## Exercise directions
Starting at the line that contains "DRIVER3 pin IN2: D2 -> D1", copy every line through the end of the records below exactly as written, leaving out pictures.

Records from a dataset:
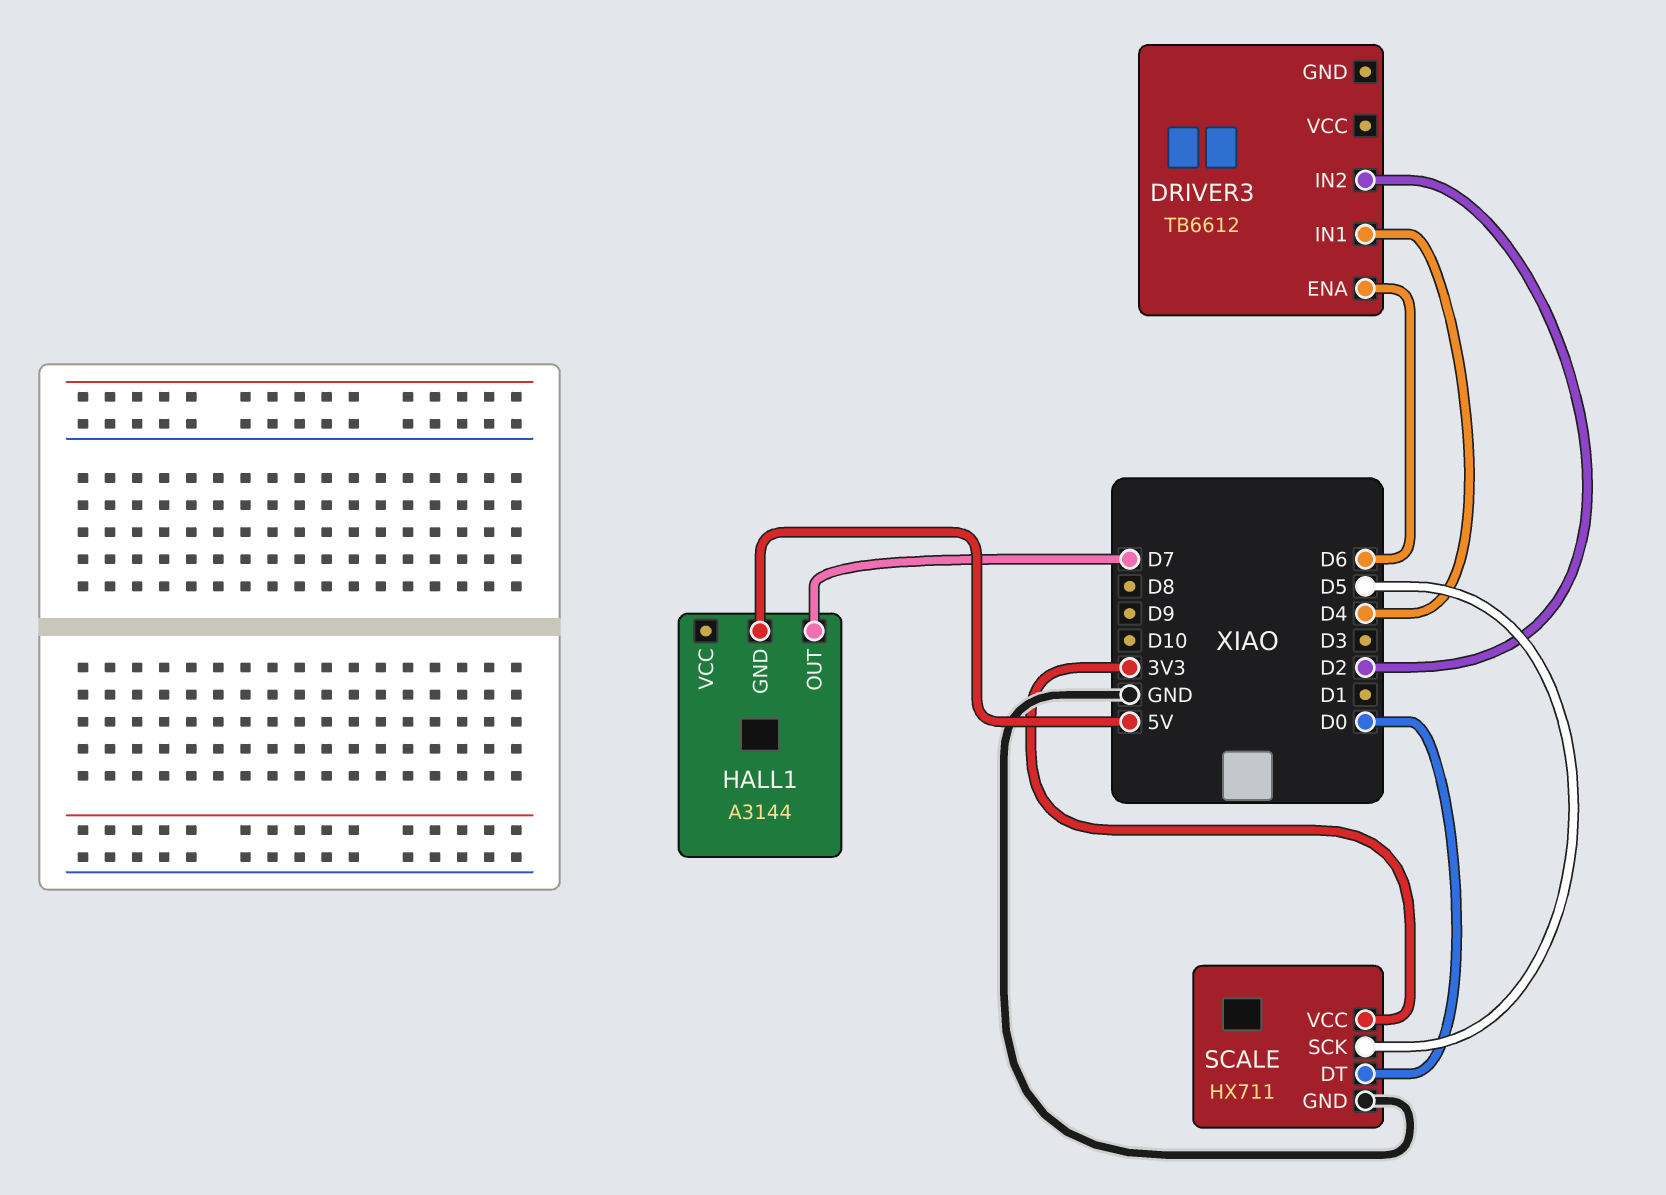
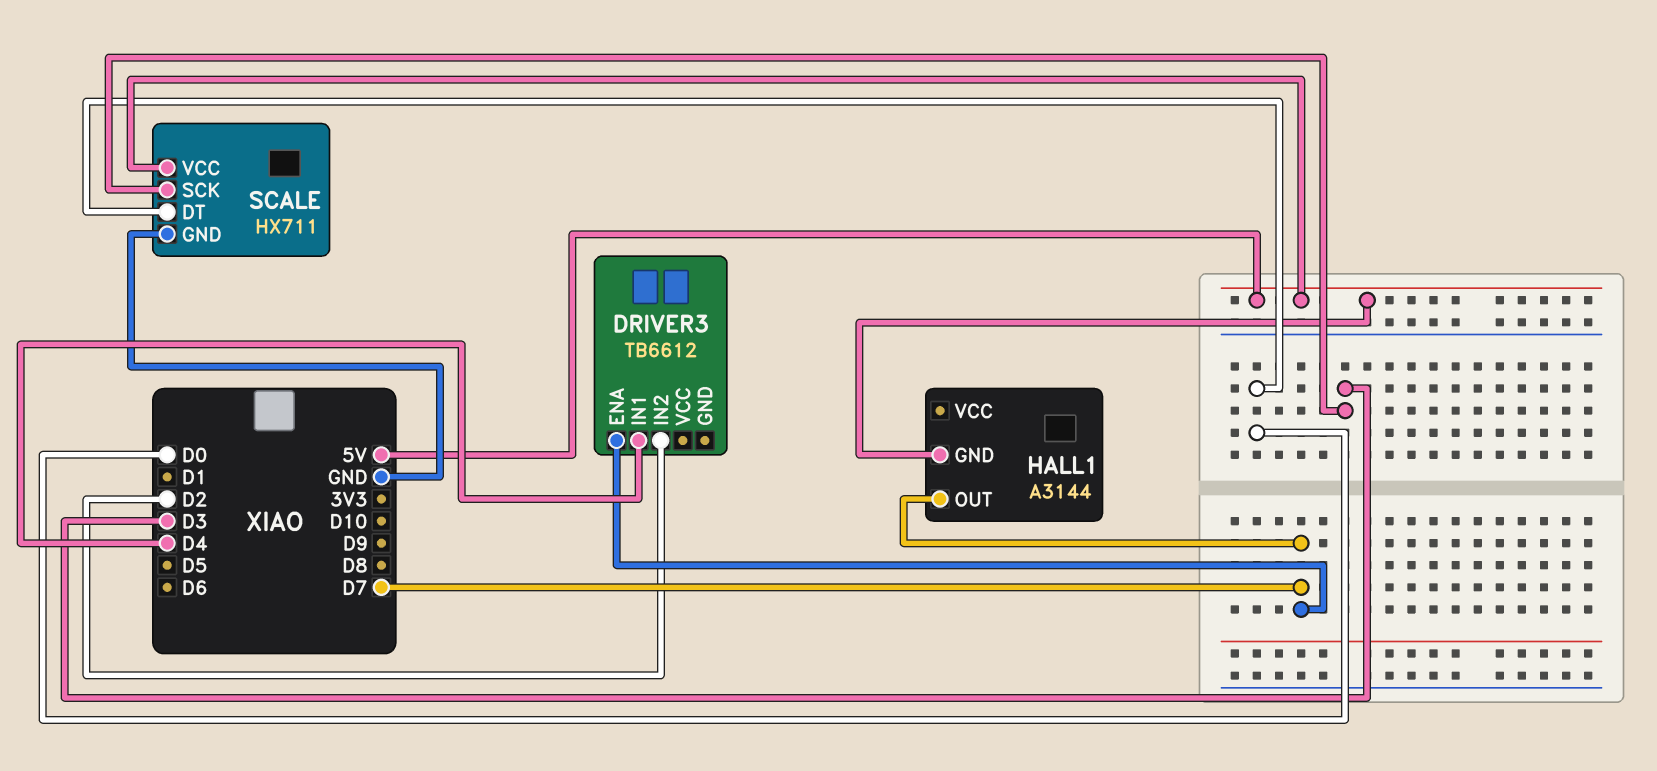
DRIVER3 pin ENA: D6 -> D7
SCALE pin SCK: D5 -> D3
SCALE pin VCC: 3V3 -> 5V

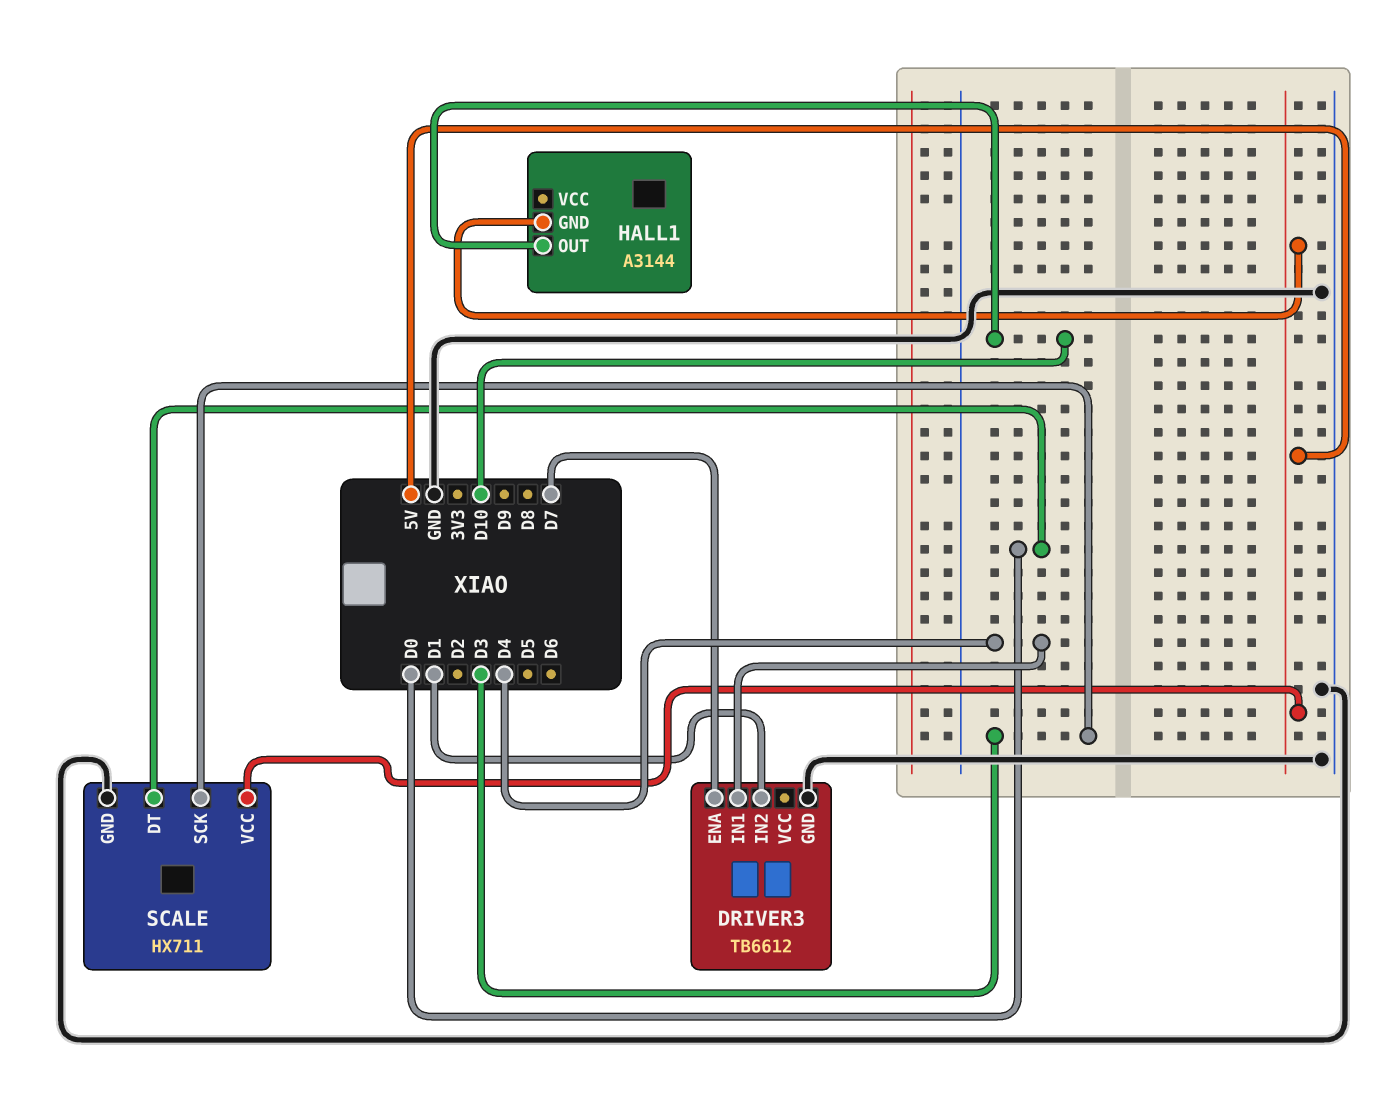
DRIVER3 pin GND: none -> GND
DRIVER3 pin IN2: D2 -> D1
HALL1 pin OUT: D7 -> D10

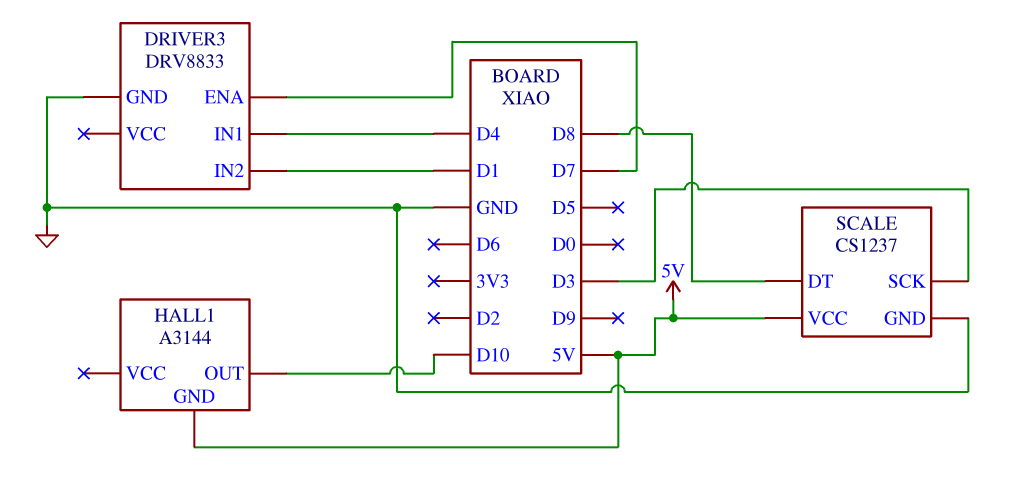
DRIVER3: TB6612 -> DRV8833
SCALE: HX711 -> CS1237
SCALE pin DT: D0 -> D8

## Written answer
DRIVER3 pin IN2: D2 -> D1
HALL1 pin OUT: D7 -> D10

DRIVER3: TB6612 -> DRV8833
SCALE: HX711 -> CS1237
SCALE pin DT: D0 -> D8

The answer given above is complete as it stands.